YOUR GOAL
Which lines in the records below contain the word "none"? Pull out each of those lines, matching case exactly.

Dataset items
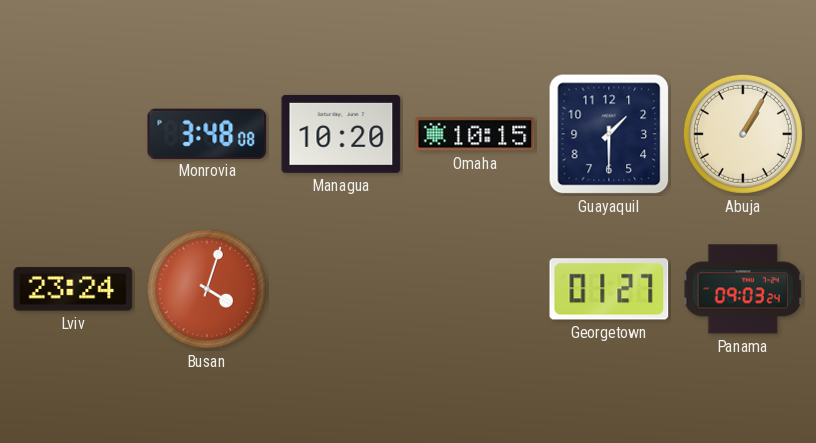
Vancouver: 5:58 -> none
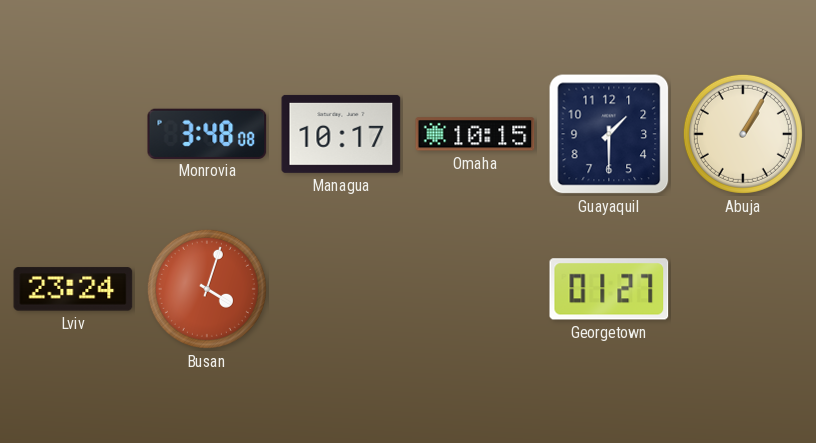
Managua: 10:20 -> 10:17
Panama: 09:03 -> none
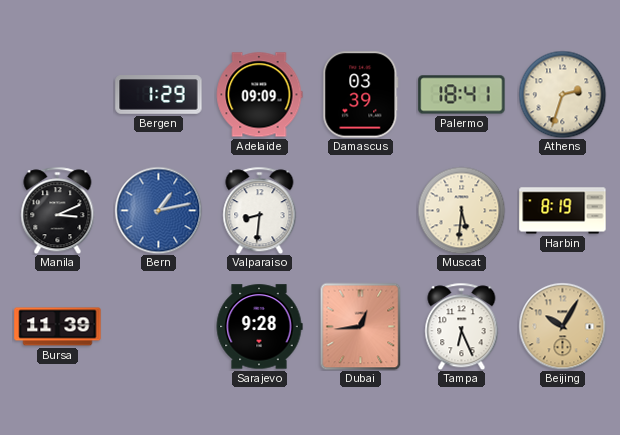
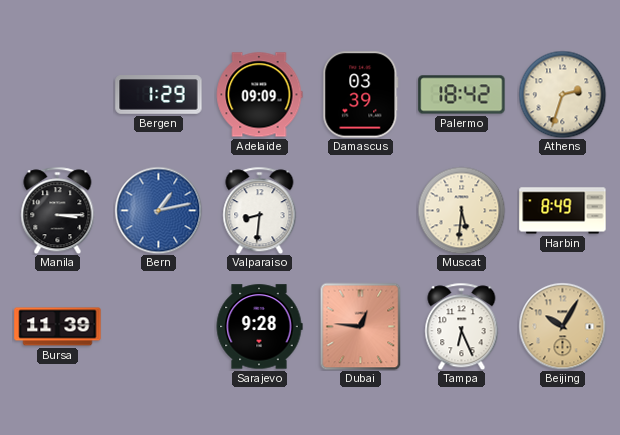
Palermo: 18:41 -> 18:42
Manila: 3:11 -> 3:15
Harbin: 8:19 -> 8:49
Dubai: 12:44 -> 12:46
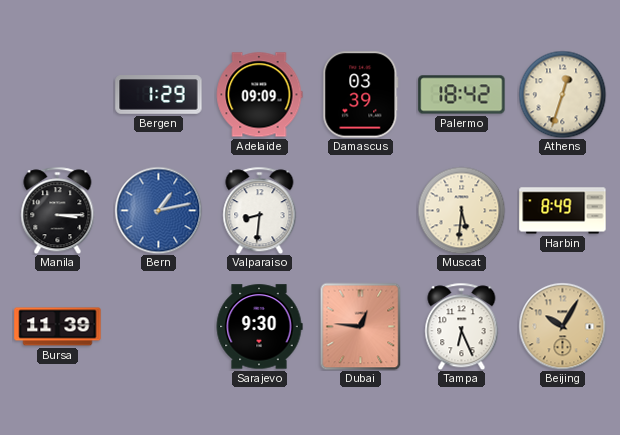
Athens: 2:33 -> 12:33
Sarajevo: 9:28 -> 9:30
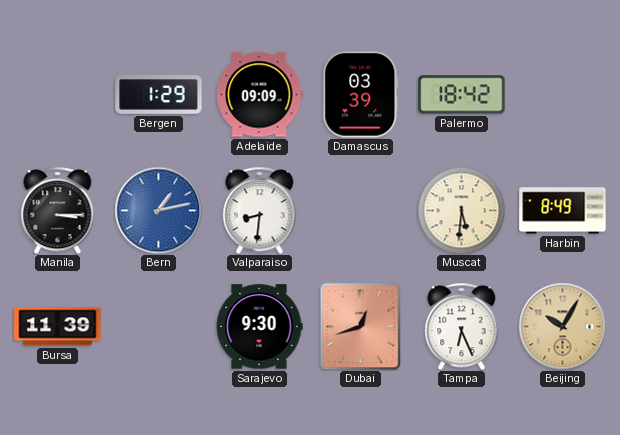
Athens: 12:33 -> none
Dubai: 12:46 -> 12:42
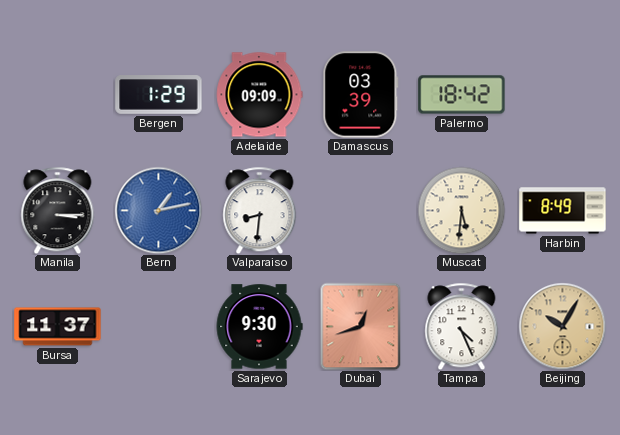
Bursa: 11:39 -> 11:37
Tampa: 6:26 -> 4:26
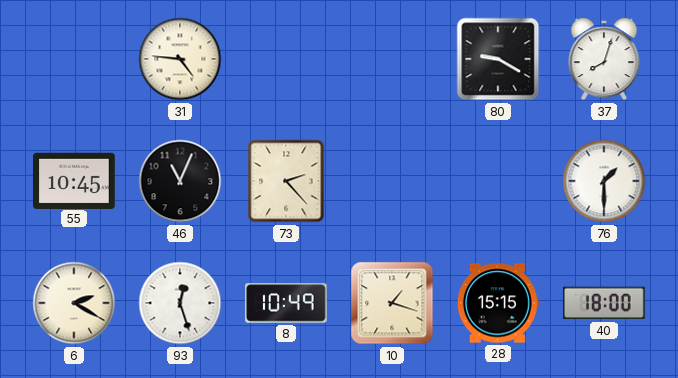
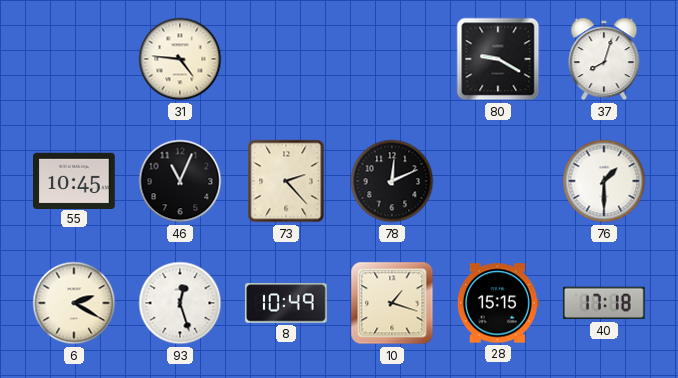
78: none -> 12:11
40: 18:00 -> 17:18
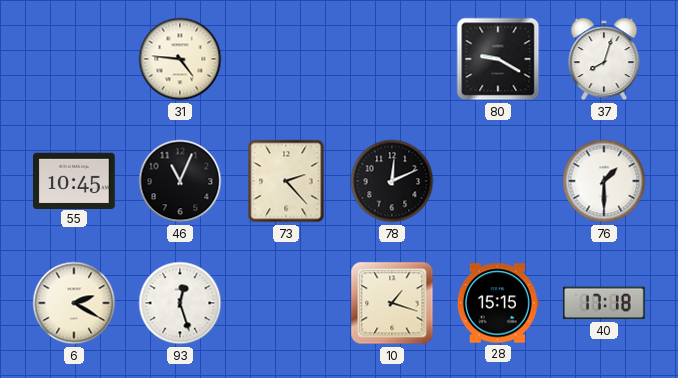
8: 10:49 -> none
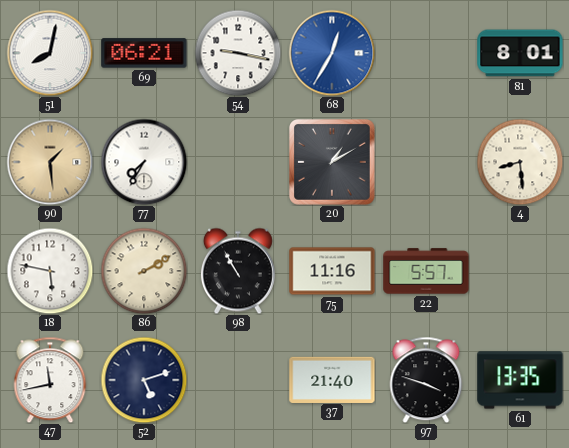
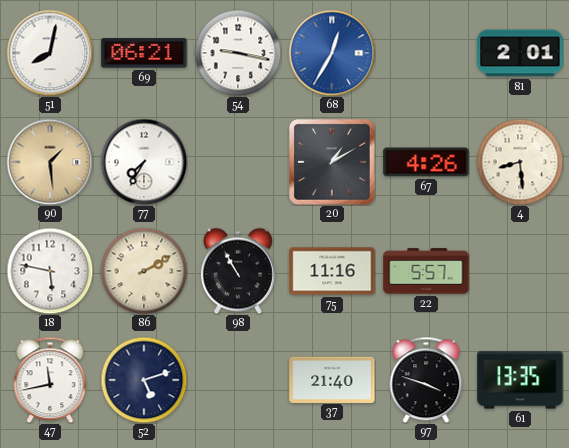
81: 8:01 -> 2:01
67: none -> 4:26
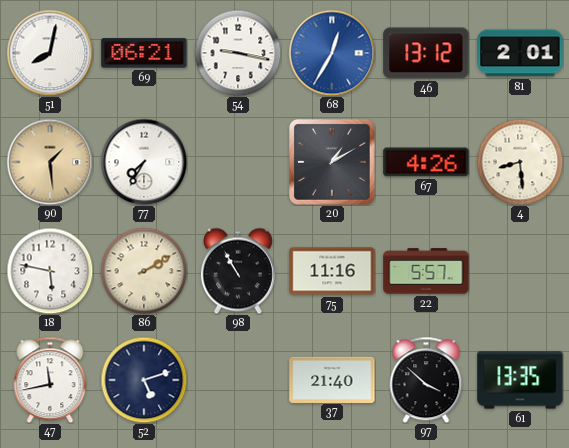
46: none -> 13:12
97: 3:48 -> 3:52
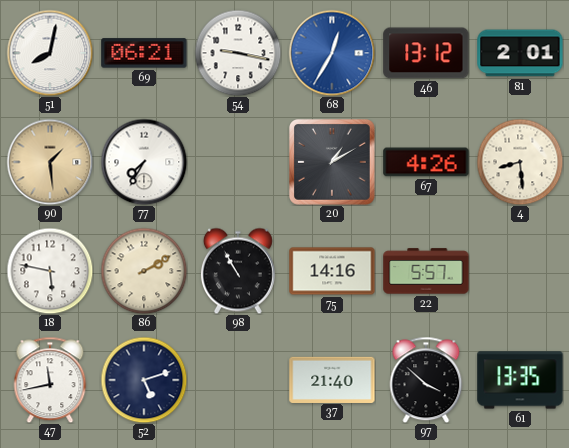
75: 11:16 -> 14:16
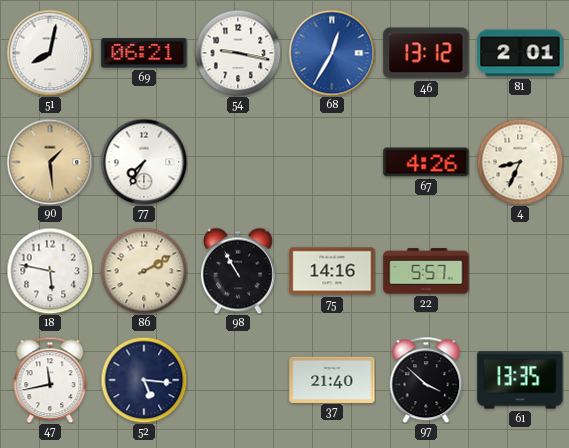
20: 1:10 -> none
4: 8:29 -> 8:34
52: 5:12 -> 5:16
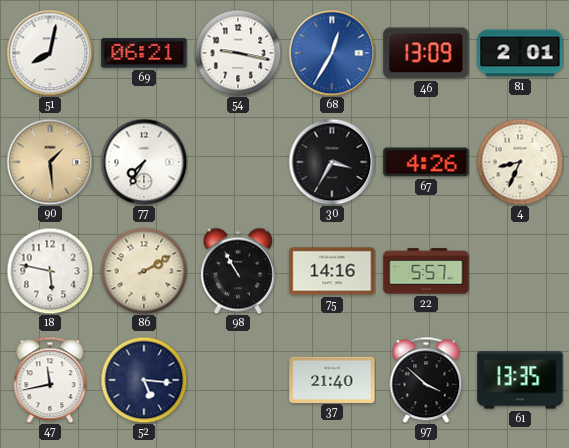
46: 13:12 -> 13:09
30: none -> 3:35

OUTPUT OF THE TASK
Vancouver: 5:58 -> none
Panama: 09:03 -> none
Athens: 12:33 -> none
78: none -> 12:11
8: 10:49 -> none
67: none -> 4:26
46: none -> 13:12
20: 1:10 -> none
30: none -> 3:35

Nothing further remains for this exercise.